**Task to complete**
Among the entries that follow, the required portion opens with the line containing "(632, 550) = (200, 296): none" and closes with the line containing "(522, 363) = (312, 280): yellow". Give that portion again exactly, and nothing else.

**Supplied material**
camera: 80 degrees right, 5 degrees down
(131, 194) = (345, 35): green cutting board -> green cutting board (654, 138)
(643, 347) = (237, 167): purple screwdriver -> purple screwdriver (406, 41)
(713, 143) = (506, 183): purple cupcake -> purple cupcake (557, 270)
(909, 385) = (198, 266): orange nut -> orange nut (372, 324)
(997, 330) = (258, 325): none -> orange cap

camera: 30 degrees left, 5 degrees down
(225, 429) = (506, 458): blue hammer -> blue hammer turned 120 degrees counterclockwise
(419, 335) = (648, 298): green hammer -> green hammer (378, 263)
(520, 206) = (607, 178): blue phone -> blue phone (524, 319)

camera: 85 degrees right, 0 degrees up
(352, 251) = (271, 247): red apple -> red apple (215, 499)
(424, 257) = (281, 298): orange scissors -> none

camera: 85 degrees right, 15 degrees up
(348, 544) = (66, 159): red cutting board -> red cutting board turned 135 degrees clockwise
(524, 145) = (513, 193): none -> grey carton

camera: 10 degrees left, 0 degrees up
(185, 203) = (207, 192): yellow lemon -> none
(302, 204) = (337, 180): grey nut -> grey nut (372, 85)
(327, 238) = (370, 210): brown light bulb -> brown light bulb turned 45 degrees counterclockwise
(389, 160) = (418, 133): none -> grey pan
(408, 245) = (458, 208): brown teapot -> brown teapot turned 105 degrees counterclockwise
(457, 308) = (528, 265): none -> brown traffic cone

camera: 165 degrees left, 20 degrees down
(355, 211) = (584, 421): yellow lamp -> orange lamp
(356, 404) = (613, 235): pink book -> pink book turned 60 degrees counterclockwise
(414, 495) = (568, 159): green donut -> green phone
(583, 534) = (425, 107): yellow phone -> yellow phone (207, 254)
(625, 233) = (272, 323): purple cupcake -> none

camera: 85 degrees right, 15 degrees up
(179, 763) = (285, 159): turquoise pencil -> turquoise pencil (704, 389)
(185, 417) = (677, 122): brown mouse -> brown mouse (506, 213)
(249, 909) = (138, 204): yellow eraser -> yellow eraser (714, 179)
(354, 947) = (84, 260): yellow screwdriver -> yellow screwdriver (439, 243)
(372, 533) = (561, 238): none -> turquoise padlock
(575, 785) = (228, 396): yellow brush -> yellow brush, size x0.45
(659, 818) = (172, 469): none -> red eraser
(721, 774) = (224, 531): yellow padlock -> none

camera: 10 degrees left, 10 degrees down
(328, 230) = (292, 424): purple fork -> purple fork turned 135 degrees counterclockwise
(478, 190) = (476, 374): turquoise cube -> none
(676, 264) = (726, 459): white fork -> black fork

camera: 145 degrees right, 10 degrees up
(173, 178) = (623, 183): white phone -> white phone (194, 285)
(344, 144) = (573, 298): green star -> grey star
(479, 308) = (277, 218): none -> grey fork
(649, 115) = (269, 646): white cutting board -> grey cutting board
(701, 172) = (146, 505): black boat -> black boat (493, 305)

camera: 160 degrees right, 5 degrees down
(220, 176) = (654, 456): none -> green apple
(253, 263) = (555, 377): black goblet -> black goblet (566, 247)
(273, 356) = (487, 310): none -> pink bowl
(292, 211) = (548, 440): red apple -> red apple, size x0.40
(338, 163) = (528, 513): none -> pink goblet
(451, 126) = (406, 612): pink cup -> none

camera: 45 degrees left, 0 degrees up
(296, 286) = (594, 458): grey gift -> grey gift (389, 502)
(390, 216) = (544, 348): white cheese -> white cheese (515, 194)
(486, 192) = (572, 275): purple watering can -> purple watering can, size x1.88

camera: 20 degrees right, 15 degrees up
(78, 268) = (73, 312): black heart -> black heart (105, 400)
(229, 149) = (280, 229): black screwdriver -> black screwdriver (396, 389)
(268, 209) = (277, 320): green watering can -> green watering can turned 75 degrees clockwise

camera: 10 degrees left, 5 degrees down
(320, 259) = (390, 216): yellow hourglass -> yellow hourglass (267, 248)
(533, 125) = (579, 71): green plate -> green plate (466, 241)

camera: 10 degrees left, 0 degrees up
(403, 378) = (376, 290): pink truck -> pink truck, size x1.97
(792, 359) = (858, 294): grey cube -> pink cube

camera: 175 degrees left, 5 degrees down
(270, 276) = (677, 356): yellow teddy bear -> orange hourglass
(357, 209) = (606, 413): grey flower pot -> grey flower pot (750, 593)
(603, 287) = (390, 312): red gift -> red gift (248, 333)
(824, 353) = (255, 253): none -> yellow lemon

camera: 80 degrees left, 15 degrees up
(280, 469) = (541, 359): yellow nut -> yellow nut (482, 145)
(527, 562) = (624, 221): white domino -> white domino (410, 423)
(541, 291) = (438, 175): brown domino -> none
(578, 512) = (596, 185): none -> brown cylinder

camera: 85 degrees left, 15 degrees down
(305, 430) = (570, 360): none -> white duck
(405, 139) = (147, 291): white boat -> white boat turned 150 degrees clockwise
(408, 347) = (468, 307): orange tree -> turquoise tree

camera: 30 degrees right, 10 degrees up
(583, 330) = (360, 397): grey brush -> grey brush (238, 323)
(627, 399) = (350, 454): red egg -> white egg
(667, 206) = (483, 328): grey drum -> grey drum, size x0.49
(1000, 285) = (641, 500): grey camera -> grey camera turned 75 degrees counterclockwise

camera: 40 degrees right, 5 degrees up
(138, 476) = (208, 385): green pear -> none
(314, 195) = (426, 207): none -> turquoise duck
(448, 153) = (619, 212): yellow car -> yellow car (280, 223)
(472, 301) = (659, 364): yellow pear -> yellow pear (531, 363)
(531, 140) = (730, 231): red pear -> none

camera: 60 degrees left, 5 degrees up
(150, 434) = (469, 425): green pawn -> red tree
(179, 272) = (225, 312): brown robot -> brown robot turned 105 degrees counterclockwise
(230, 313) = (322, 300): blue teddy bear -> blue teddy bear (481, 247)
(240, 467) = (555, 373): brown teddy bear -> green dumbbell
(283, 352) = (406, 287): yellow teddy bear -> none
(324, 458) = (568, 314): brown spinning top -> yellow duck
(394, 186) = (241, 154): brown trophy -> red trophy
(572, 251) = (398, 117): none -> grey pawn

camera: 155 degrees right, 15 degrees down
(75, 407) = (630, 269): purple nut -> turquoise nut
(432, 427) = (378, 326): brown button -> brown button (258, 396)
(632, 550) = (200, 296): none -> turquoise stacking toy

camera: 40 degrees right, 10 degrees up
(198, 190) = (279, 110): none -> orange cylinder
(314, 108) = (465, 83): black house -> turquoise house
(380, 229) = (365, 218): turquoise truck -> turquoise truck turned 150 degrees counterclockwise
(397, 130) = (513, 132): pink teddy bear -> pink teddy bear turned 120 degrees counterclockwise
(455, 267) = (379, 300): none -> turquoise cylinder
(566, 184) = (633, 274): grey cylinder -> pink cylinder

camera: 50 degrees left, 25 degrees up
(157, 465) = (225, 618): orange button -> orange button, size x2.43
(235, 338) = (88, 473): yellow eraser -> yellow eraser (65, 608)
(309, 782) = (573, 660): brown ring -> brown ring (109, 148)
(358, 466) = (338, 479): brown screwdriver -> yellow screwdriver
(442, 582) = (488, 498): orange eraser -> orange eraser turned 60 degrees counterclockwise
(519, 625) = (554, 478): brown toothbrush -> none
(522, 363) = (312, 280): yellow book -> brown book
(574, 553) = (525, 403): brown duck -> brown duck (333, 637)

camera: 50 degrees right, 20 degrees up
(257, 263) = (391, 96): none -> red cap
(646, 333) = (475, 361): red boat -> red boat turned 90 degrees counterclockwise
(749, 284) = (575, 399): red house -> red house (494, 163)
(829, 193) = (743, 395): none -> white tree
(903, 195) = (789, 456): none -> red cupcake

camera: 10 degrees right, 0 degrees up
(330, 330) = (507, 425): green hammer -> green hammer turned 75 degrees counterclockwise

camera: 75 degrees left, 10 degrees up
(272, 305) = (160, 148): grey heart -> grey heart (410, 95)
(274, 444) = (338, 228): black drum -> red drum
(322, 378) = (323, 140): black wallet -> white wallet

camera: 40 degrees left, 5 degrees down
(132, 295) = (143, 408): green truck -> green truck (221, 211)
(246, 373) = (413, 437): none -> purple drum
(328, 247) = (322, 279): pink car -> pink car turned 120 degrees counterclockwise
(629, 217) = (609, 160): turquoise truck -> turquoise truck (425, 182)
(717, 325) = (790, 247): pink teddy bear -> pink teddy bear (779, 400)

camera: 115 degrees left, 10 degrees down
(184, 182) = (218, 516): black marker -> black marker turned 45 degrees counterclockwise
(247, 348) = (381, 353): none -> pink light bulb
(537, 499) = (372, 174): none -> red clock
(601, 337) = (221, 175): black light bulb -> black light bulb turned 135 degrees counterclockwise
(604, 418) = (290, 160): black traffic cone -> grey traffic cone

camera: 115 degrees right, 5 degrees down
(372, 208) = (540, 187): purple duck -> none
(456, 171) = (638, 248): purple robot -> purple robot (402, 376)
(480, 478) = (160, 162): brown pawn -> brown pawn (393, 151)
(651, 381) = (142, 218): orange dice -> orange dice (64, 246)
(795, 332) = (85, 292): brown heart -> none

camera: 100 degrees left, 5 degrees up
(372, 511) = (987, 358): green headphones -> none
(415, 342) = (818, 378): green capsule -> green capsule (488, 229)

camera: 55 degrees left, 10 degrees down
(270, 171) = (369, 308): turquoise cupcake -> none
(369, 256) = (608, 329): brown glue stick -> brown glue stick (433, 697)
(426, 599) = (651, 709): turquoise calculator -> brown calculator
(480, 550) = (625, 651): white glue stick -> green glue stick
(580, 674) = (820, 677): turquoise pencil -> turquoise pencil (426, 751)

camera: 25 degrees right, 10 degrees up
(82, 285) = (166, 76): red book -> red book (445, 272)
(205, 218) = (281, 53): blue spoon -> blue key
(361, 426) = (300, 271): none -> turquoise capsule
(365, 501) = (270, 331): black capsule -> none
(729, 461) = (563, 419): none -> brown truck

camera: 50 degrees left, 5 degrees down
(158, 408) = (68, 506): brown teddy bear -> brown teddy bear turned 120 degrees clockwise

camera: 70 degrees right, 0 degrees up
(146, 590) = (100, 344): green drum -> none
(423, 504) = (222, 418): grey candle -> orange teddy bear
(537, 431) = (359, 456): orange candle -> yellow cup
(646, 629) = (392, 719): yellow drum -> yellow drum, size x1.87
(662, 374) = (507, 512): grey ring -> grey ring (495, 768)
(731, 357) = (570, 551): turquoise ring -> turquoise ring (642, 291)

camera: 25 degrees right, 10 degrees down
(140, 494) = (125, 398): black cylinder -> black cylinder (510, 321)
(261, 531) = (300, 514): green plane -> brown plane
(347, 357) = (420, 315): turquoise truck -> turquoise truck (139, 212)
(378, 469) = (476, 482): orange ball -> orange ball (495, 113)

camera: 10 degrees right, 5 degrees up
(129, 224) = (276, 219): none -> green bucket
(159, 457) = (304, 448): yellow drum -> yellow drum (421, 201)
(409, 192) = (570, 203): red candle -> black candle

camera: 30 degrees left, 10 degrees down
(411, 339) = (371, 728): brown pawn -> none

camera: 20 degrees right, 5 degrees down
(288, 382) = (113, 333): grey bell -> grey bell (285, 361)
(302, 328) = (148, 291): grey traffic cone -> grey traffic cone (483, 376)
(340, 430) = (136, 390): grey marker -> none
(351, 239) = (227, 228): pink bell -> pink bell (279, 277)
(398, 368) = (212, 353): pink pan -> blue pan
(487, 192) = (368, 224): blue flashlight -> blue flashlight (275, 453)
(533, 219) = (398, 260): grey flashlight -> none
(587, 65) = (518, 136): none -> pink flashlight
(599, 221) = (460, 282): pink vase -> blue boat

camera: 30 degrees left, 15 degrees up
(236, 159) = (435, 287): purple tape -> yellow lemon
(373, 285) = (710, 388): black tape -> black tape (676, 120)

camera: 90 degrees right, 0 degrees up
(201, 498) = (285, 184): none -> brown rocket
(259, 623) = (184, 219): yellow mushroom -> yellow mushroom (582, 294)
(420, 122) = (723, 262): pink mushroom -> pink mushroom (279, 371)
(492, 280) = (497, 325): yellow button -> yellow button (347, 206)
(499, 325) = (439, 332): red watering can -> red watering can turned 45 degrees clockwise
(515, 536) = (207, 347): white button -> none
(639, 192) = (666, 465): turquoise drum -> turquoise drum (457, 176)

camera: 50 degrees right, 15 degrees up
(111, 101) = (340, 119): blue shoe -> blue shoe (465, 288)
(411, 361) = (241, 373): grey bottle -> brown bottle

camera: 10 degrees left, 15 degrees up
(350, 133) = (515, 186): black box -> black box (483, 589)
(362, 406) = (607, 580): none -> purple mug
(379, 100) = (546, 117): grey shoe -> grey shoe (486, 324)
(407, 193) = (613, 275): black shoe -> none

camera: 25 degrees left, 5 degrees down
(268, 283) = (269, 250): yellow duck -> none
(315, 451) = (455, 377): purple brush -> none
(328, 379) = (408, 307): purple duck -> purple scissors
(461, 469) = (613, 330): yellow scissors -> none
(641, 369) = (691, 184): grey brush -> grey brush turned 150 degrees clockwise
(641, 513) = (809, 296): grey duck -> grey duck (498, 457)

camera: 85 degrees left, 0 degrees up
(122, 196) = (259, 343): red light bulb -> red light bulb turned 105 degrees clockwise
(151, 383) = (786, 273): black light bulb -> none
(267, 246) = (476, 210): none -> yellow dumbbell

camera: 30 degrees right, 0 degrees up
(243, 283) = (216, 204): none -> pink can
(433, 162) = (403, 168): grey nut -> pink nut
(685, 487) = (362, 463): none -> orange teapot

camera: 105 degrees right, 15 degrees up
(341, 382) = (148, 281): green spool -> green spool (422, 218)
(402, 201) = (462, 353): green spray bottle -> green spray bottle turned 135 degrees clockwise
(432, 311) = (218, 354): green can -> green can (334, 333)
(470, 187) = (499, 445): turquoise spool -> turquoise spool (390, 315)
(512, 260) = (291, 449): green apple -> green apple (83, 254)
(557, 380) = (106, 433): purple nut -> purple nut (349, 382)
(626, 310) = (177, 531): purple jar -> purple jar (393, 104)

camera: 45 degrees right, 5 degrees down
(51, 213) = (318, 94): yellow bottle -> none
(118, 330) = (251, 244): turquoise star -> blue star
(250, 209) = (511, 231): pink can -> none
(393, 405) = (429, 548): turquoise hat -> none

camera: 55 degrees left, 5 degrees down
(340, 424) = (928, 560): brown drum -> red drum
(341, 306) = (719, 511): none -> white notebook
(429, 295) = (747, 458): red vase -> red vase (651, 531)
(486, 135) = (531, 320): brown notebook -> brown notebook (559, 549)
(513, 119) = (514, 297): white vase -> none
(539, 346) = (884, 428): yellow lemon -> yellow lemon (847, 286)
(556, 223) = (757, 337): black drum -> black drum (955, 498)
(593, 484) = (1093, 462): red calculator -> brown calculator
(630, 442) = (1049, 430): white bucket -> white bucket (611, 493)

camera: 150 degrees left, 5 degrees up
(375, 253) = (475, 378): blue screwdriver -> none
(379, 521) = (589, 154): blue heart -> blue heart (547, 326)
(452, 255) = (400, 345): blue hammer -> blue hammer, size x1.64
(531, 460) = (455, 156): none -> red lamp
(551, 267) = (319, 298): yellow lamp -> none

**Answer section**
(632, 550) = (200, 296): none -> turquoise stacking toy

camera: 40 degrees right, 10 degrees up
(198, 190) = (279, 110): none -> orange cylinder
(314, 108) = (465, 83): black house -> turquoise house
(380, 229) = (365, 218): turquoise truck -> turquoise truck turned 150 degrees counterclockwise
(397, 130) = (513, 132): pink teddy bear -> pink teddy bear turned 120 degrees counterclockwise
(455, 267) = (379, 300): none -> turquoise cylinder
(566, 184) = (633, 274): grey cylinder -> pink cylinder

camera: 50 degrees left, 25 degrees up
(157, 465) = (225, 618): orange button -> orange button, size x2.43
(235, 338) = (88, 473): yellow eraser -> yellow eraser (65, 608)
(309, 782) = (573, 660): brown ring -> brown ring (109, 148)
(358, 466) = (338, 479): brown screwdriver -> yellow screwdriver
(442, 582) = (488, 498): orange eraser -> orange eraser turned 60 degrees counterclockwise
(519, 625) = (554, 478): brown toothbrush -> none
(522, 363) = (312, 280): yellow book -> brown book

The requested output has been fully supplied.